Information given below:
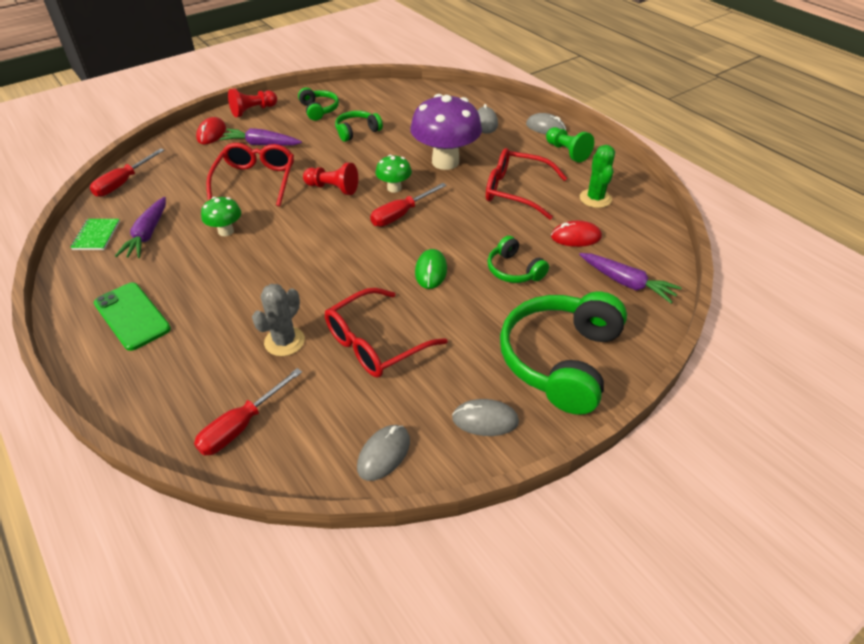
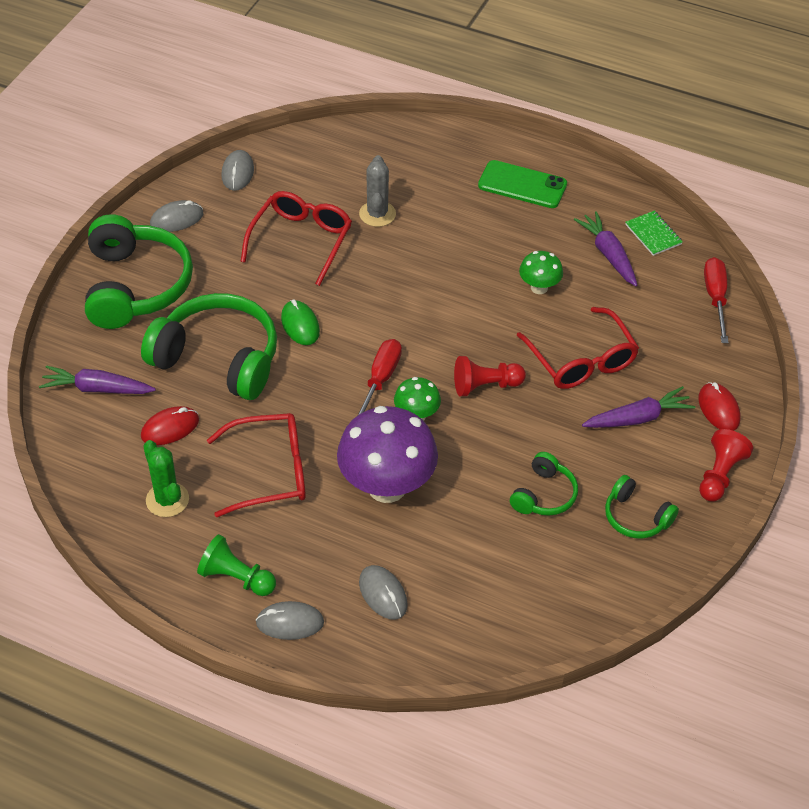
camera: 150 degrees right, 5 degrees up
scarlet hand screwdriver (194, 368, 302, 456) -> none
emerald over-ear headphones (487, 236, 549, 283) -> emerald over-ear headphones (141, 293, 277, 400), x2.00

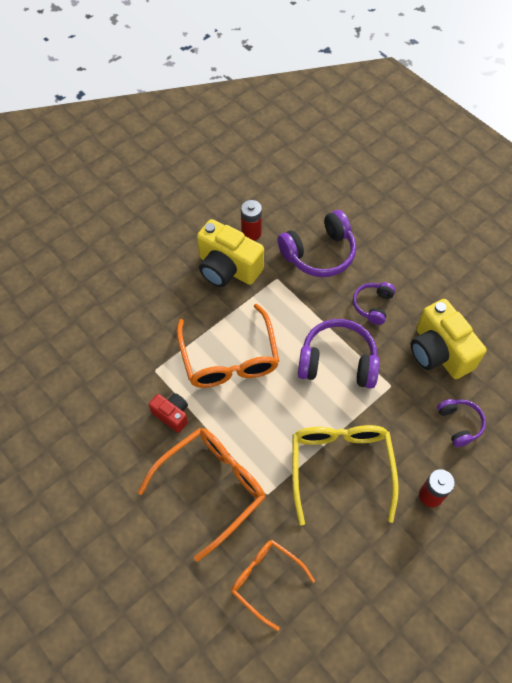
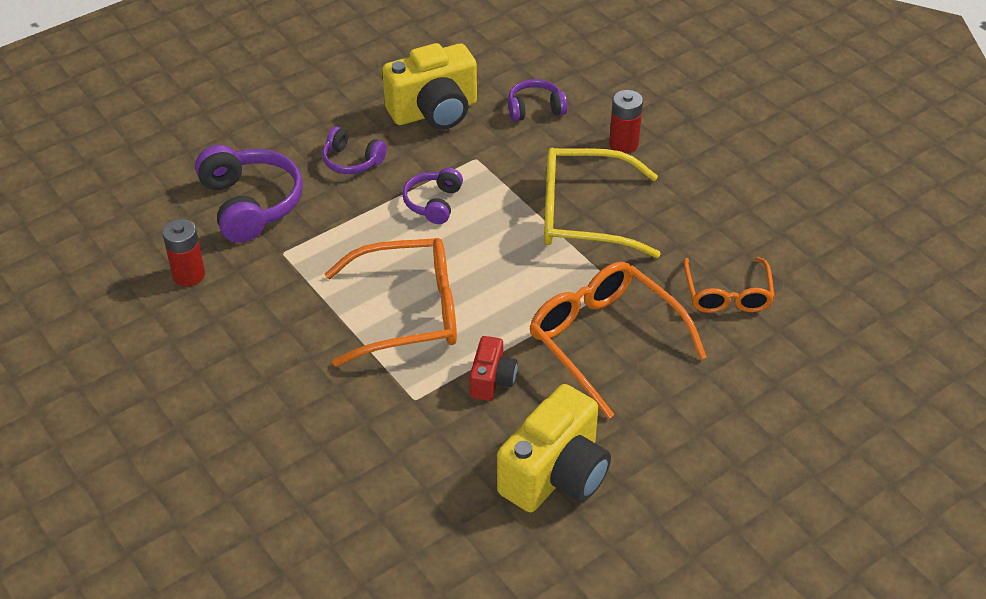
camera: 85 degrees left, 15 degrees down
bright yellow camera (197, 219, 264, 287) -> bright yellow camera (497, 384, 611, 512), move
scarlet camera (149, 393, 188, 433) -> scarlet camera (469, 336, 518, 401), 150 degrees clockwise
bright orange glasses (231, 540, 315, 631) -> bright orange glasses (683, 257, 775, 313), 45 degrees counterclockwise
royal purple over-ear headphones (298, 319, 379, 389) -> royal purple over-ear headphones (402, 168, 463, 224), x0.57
End of Information given.
What to do
Return the complete data unchanged and include none of the pictures.

Exercise solution
camera: 150 degrees right, 5 degrees up
scarlet hand screwdriver (194, 368, 302, 456) -> none
emerald over-ear headphones (487, 236, 549, 283) -> emerald over-ear headphones (141, 293, 277, 400), x2.00

camera: 85 degrees left, 15 degrees down
bright yellow camera (197, 219, 264, 287) -> bright yellow camera (497, 384, 611, 512), move
scarlet camera (149, 393, 188, 433) -> scarlet camera (469, 336, 518, 401), 150 degrees clockwise
bright orange glasses (231, 540, 315, 631) -> bright orange glasses (683, 257, 775, 313), 45 degrees counterclockwise
royal purple over-ear headphones (298, 319, 379, 389) -> royal purple over-ear headphones (402, 168, 463, 224), x0.57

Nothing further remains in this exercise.